**RECORDS FOR THE EXERCISE:**
[Start of Attachment]

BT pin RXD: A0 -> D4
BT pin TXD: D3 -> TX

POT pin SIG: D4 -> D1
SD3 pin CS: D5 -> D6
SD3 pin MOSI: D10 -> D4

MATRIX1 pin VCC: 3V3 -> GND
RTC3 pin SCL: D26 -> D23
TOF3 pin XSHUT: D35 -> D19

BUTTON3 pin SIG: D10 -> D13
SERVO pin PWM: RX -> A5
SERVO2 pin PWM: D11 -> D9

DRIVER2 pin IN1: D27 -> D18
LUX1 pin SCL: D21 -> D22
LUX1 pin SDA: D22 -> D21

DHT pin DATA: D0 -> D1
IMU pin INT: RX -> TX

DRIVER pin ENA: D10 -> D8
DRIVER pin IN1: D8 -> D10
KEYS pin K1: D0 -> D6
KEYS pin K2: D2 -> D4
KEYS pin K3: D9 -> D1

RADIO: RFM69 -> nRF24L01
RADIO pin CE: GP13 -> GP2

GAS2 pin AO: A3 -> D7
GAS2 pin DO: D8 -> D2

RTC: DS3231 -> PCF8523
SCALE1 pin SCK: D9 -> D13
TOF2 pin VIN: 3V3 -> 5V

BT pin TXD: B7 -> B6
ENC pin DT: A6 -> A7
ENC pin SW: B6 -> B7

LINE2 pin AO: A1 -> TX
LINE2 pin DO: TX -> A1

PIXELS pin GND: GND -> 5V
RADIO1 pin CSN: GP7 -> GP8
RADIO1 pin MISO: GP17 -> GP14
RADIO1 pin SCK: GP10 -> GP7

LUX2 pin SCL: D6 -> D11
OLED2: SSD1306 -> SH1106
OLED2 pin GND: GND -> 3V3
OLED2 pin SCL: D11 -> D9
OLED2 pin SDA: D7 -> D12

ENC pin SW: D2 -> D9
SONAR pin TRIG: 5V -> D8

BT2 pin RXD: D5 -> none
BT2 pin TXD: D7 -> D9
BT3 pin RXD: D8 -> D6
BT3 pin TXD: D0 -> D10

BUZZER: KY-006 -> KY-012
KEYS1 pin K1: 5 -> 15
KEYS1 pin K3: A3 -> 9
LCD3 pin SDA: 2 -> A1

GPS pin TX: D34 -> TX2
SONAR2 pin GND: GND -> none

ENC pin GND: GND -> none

[End of Attachment]

**WHAT YOU HAVE TO DO:** Line by line, reproduce the data exactly as given.

**WRITTEN ANSWER:**
BT pin RXD: A0 -> D4
BT pin TXD: D3 -> TX

POT pin SIG: D4 -> D1
SD3 pin CS: D5 -> D6
SD3 pin MOSI: D10 -> D4

MATRIX1 pin VCC: 3V3 -> GND
RTC3 pin SCL: D26 -> D23
TOF3 pin XSHUT: D35 -> D19

BUTTON3 pin SIG: D10 -> D13
SERVO pin PWM: RX -> A5
SERVO2 pin PWM: D11 -> D9

DRIVER2 pin IN1: D27 -> D18
LUX1 pin SCL: D21 -> D22
LUX1 pin SDA: D22 -> D21

DHT pin DATA: D0 -> D1
IMU pin INT: RX -> TX

DRIVER pin ENA: D10 -> D8
DRIVER pin IN1: D8 -> D10
KEYS pin K1: D0 -> D6
KEYS pin K2: D2 -> D4
KEYS pin K3: D9 -> D1

RADIO: RFM69 -> nRF24L01
RADIO pin CE: GP13 -> GP2

GAS2 pin AO: A3 -> D7
GAS2 pin DO: D8 -> D2

RTC: DS3231 -> PCF8523
SCALE1 pin SCK: D9 -> D13
TOF2 pin VIN: 3V3 -> 5V

BT pin TXD: B7 -> B6
ENC pin DT: A6 -> A7
ENC pin SW: B6 -> B7

LINE2 pin AO: A1 -> TX
LINE2 pin DO: TX -> A1

PIXELS pin GND: GND -> 5V
RADIO1 pin CSN: GP7 -> GP8
RADIO1 pin MISO: GP17 -> GP14
RADIO1 pin SCK: GP10 -> GP7

LUX2 pin SCL: D6 -> D11
OLED2: SSD1306 -> SH1106
OLED2 pin GND: GND -> 3V3
OLED2 pin SCL: D11 -> D9
OLED2 pin SDA: D7 -> D12

ENC pin SW: D2 -> D9
SONAR pin TRIG: 5V -> D8

BT2 pin RXD: D5 -> none
BT2 pin TXD: D7 -> D9
BT3 pin RXD: D8 -> D6
BT3 pin TXD: D0 -> D10

BUZZER: KY-006 -> KY-012
KEYS1 pin K1: 5 -> 15
KEYS1 pin K3: A3 -> 9
LCD3 pin SDA: 2 -> A1

GPS pin TX: D34 -> TX2
SONAR2 pin GND: GND -> none

ENC pin GND: GND -> none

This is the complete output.